Data for this task
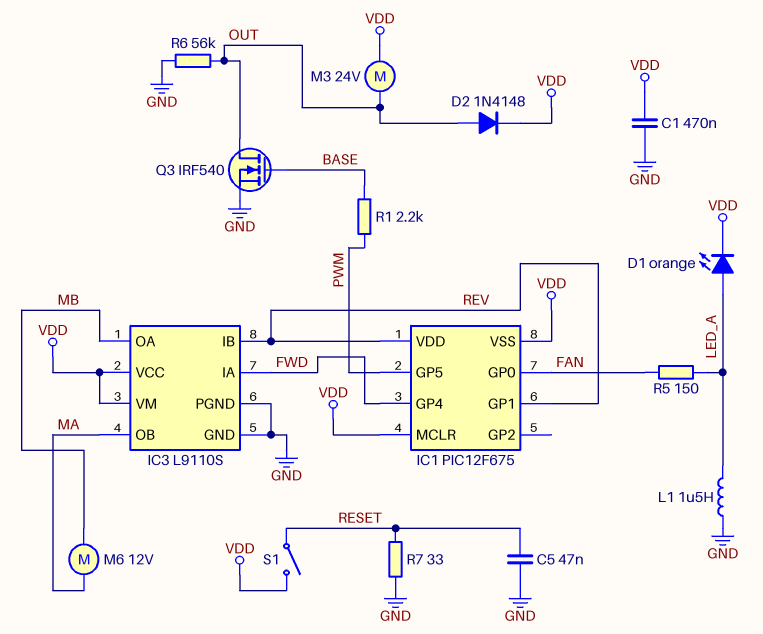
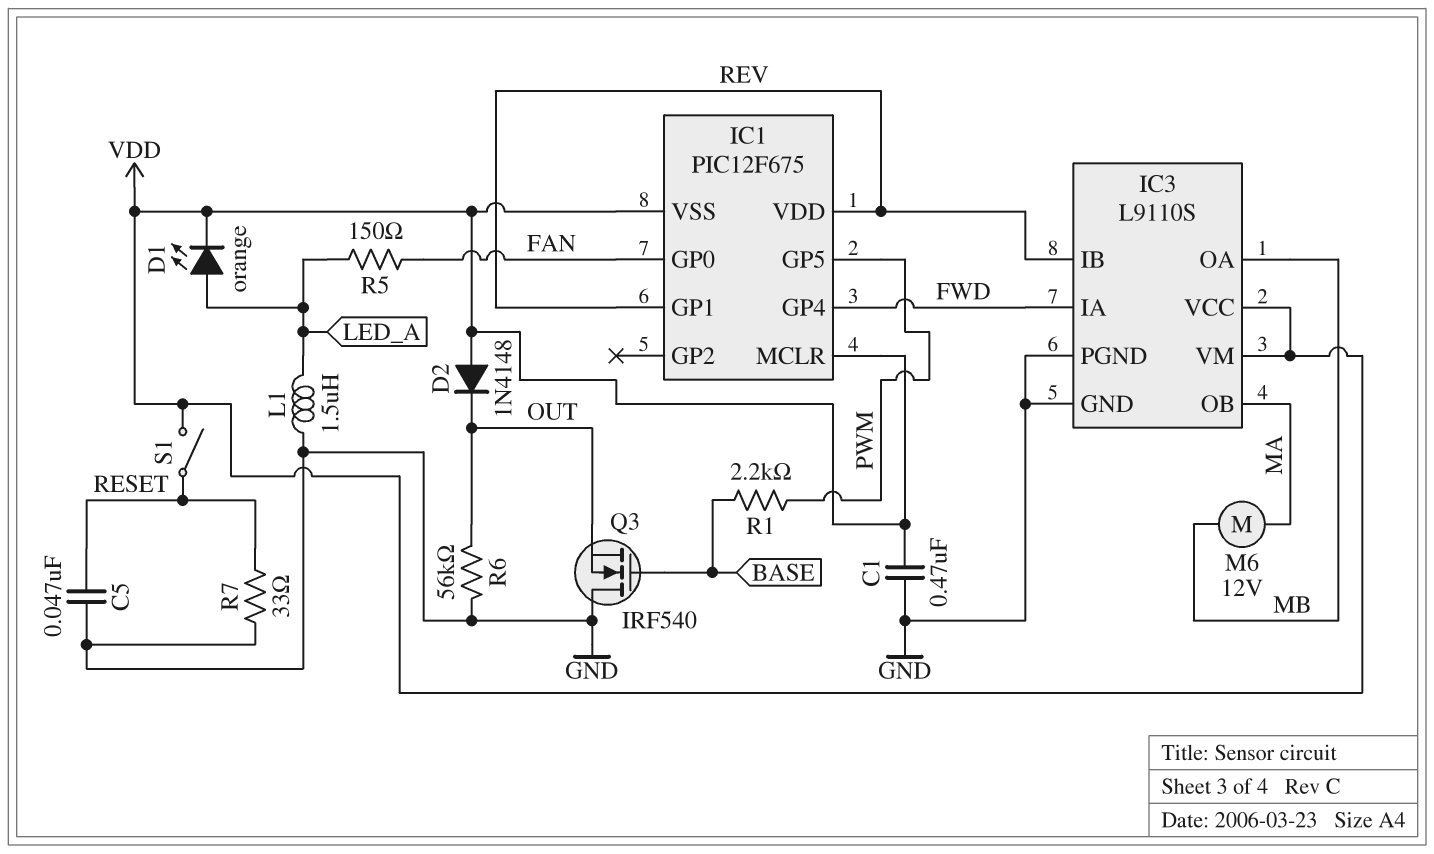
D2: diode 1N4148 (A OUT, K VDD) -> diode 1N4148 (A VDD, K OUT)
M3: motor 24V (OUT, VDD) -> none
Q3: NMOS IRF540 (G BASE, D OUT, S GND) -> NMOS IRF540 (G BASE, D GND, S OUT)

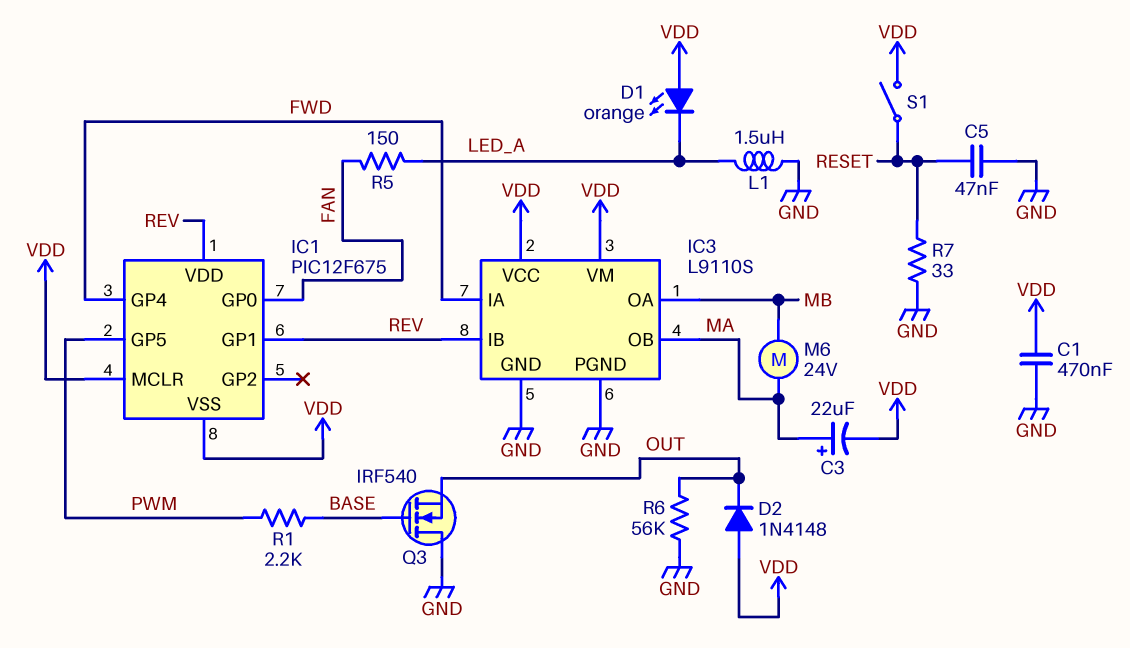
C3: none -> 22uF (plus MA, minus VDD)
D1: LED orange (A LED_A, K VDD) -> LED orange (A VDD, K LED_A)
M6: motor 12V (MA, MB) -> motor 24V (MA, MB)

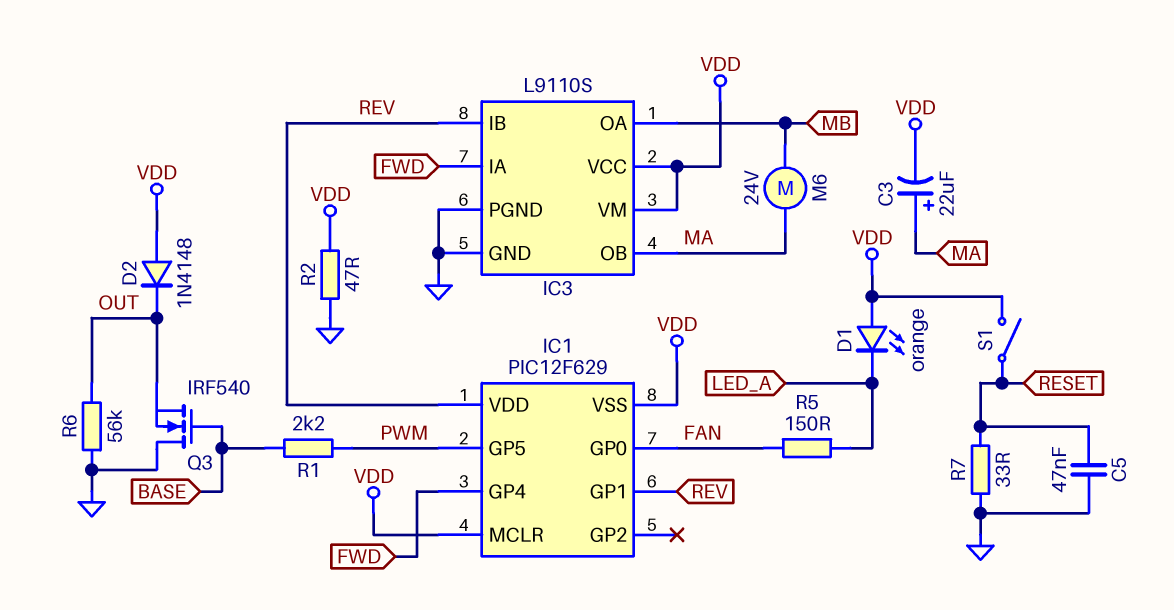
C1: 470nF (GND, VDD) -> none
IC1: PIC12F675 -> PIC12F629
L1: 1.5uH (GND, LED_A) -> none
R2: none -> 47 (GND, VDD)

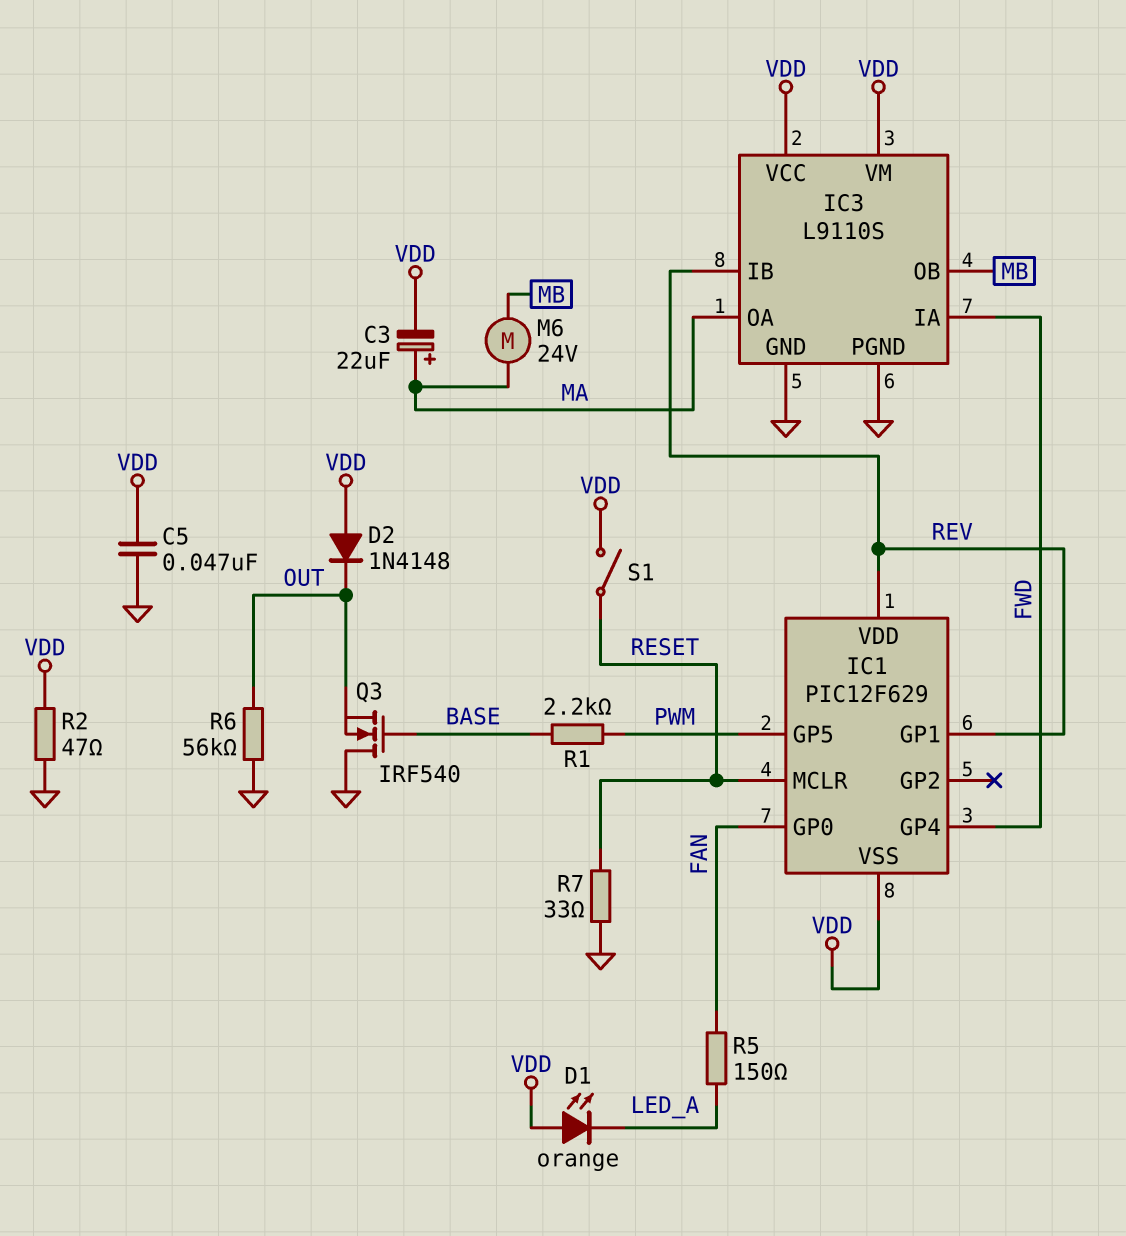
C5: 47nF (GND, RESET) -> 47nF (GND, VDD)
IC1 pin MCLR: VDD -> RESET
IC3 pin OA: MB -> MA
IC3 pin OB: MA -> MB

What you have to do
In the listing, find every line containing the word "RESET" and list it.

Solution for this exercise
C5: 47nF (GND, RESET) -> 47nF (GND, VDD)
IC1 pin MCLR: VDD -> RESET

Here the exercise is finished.